The records follow. Filter them to the lines that hold "DGND".

----------

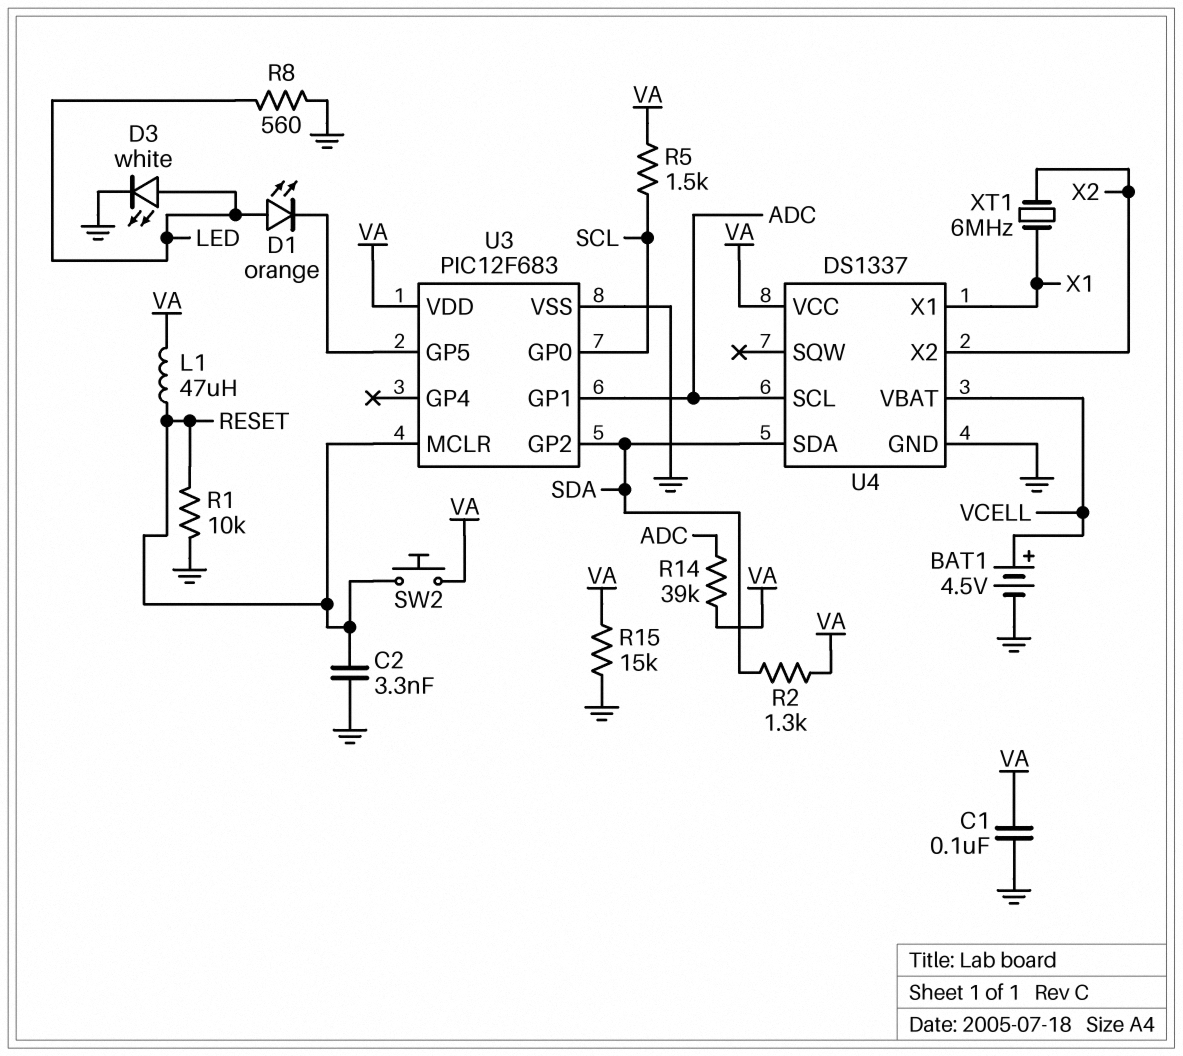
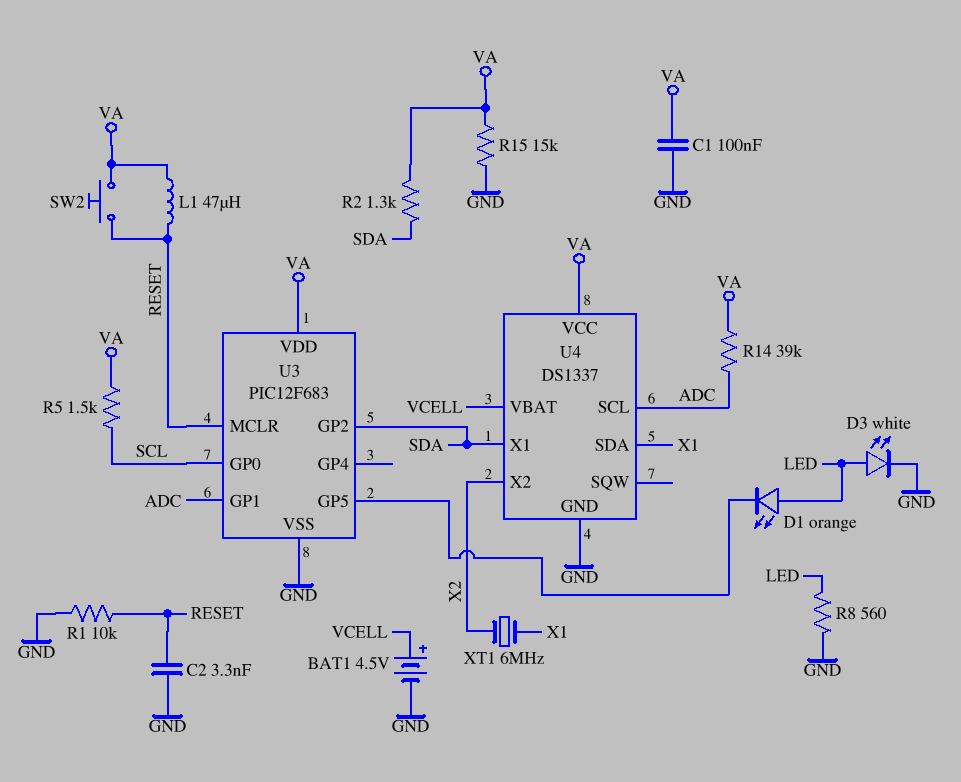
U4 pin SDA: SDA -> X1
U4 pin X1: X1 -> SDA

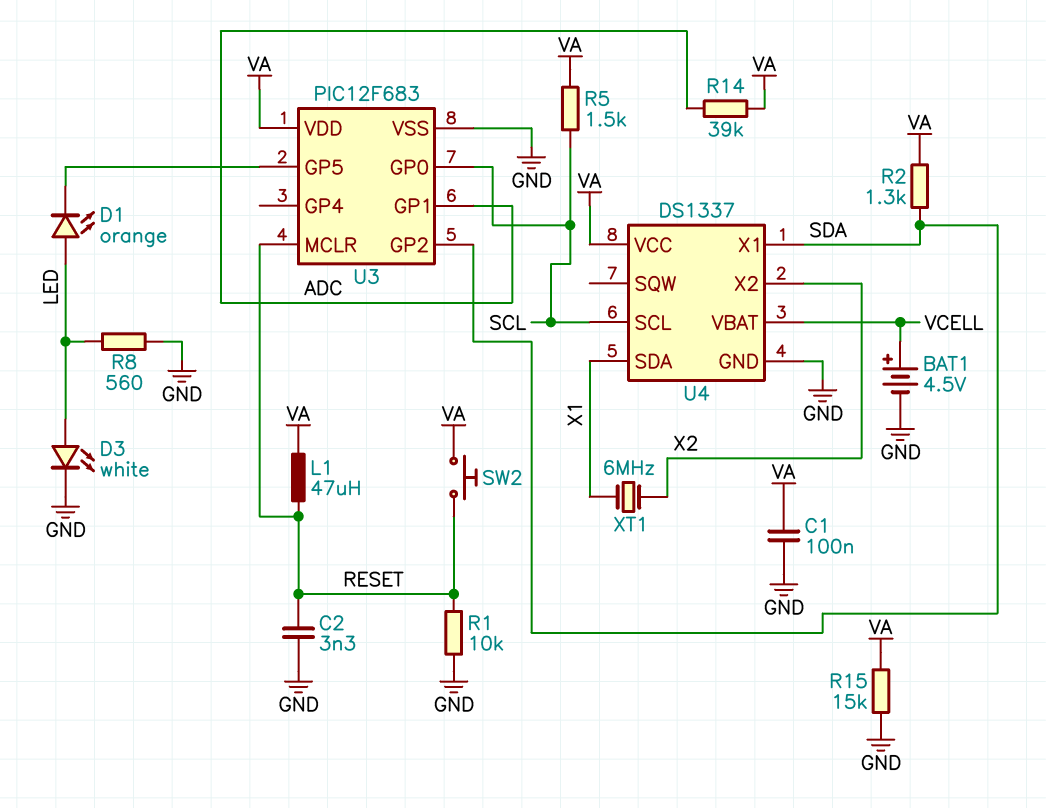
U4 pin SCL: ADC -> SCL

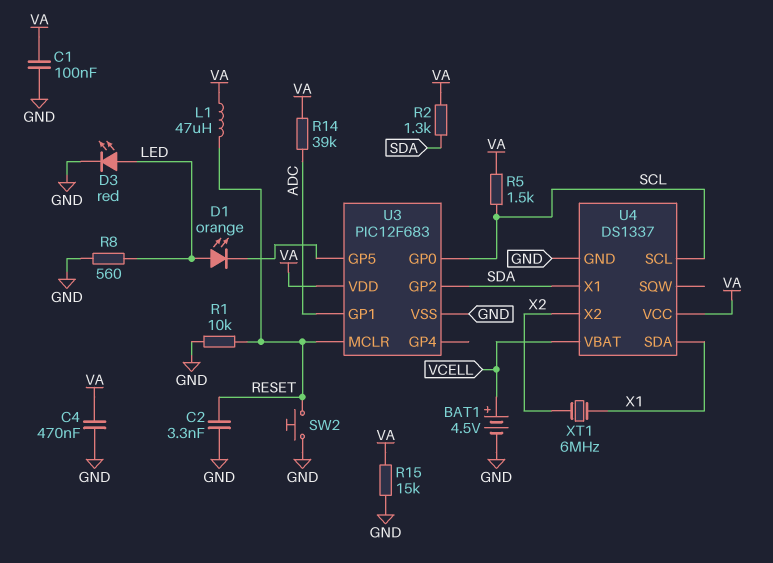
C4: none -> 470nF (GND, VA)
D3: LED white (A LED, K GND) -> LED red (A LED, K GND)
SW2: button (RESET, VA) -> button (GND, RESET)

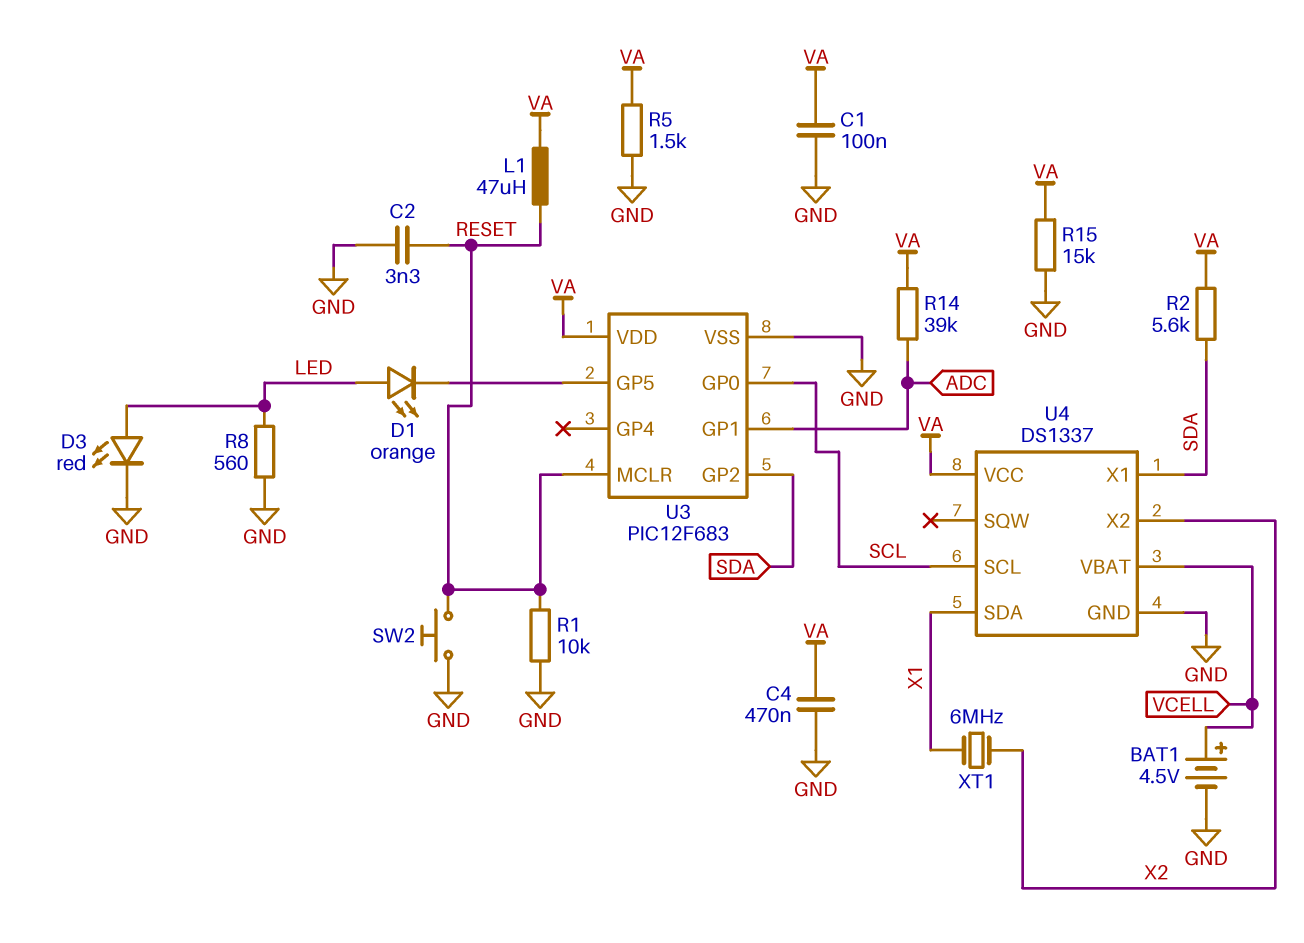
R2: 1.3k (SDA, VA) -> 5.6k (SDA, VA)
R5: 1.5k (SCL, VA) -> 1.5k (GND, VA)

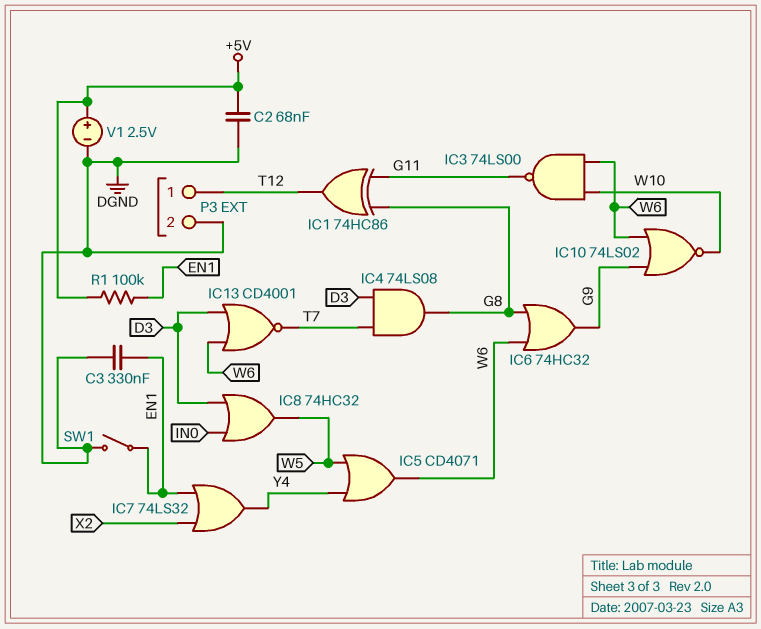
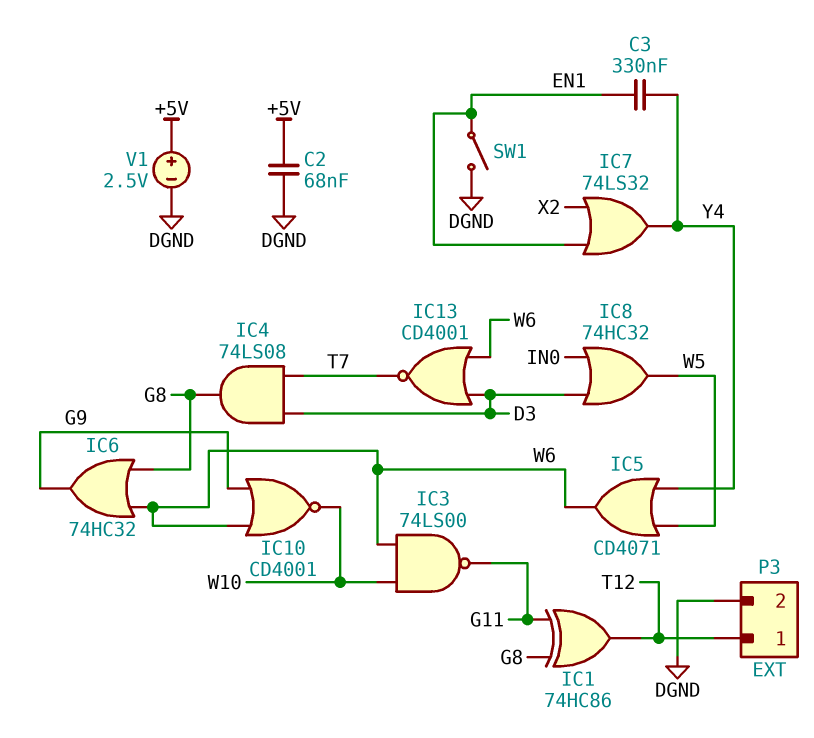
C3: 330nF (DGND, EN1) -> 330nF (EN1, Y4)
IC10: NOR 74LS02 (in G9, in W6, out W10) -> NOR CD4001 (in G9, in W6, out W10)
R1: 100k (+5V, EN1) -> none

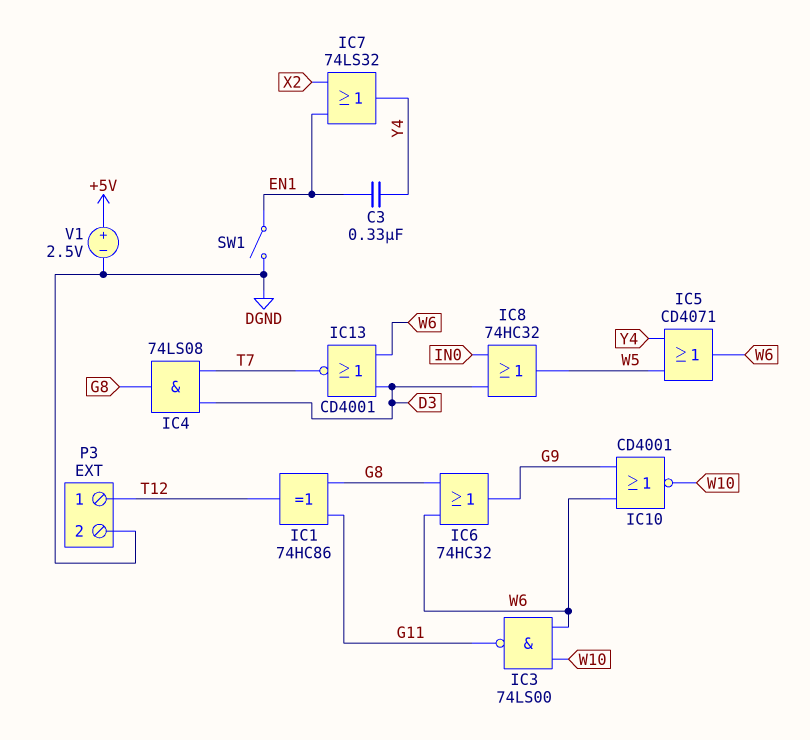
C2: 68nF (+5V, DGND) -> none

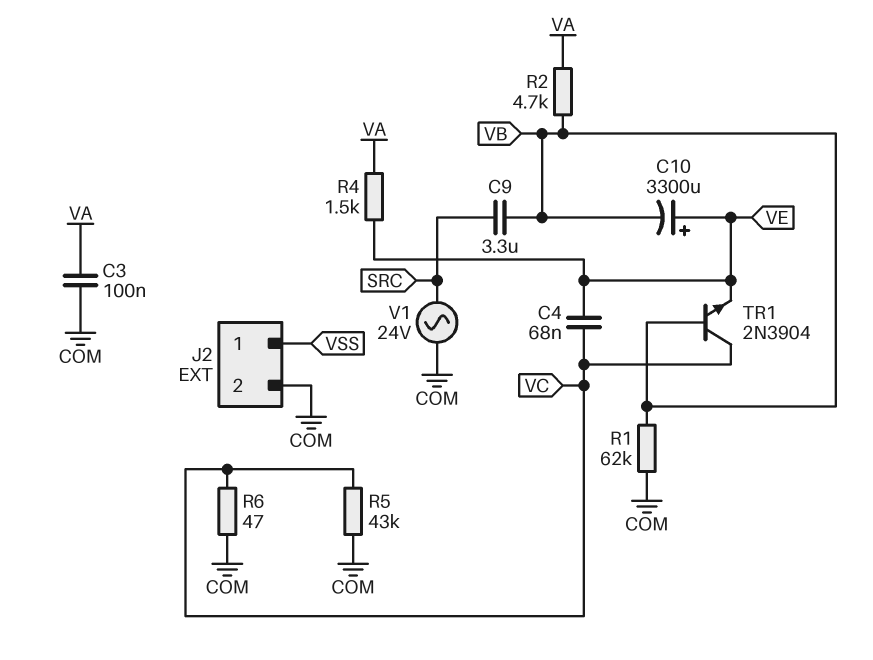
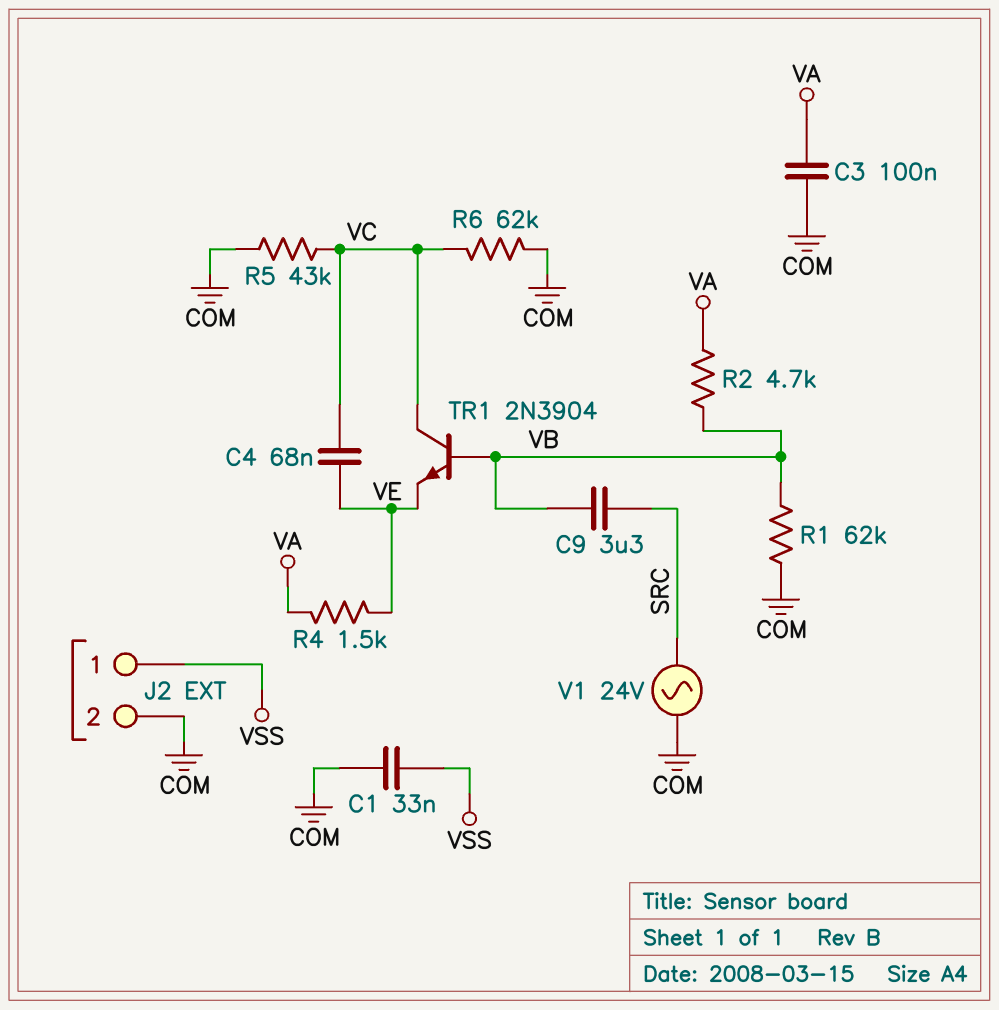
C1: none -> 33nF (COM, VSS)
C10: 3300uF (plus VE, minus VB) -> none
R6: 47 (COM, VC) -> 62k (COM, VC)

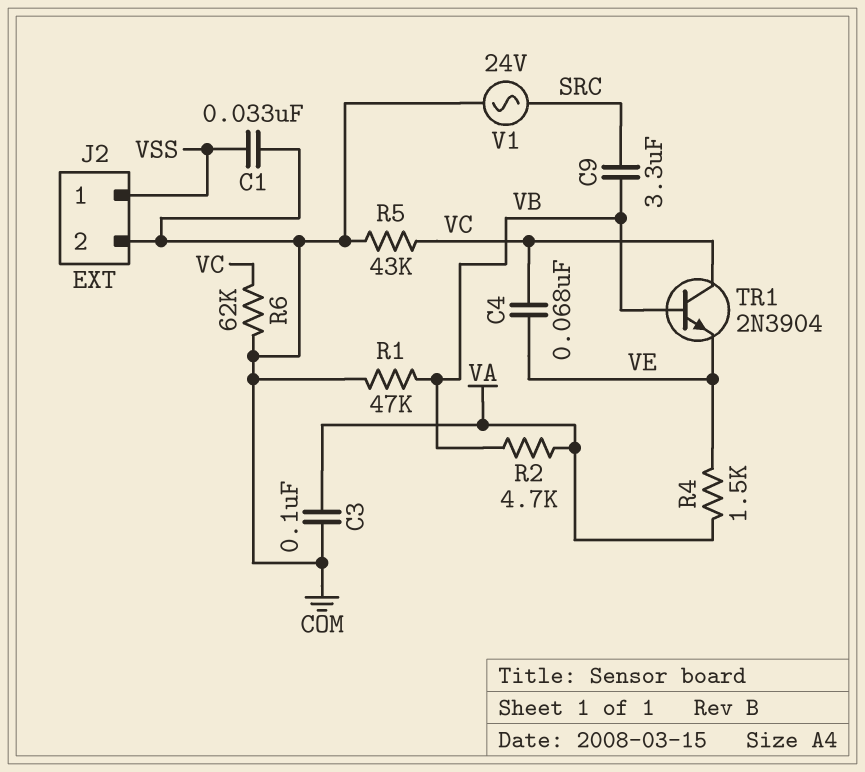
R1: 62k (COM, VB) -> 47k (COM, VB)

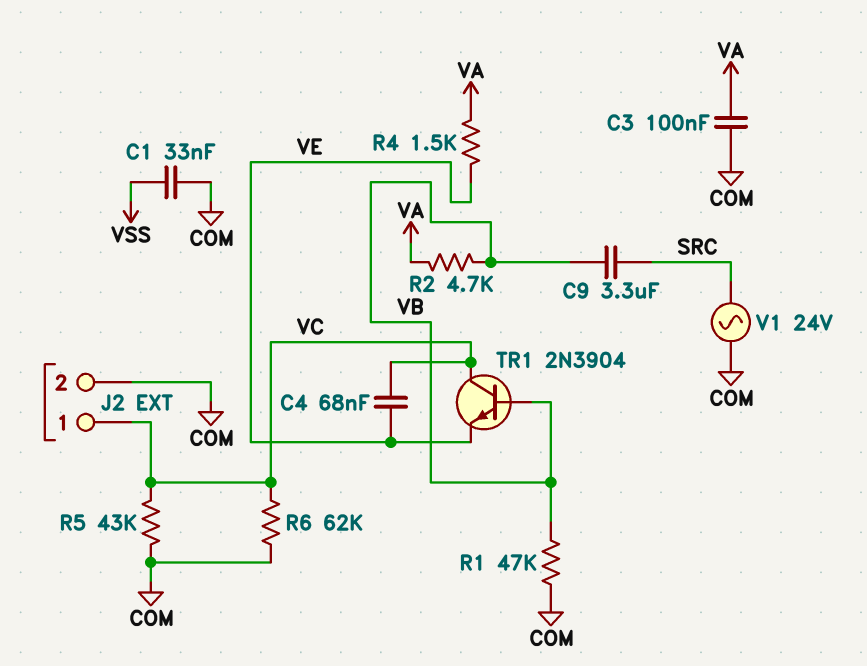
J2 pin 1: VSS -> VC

----------

* [EXPECTED ANSWER]
C3: 330nF (DGND, EN1) -> 330nF (EN1, Y4)
C2: 68nF (+5V, DGND) -> none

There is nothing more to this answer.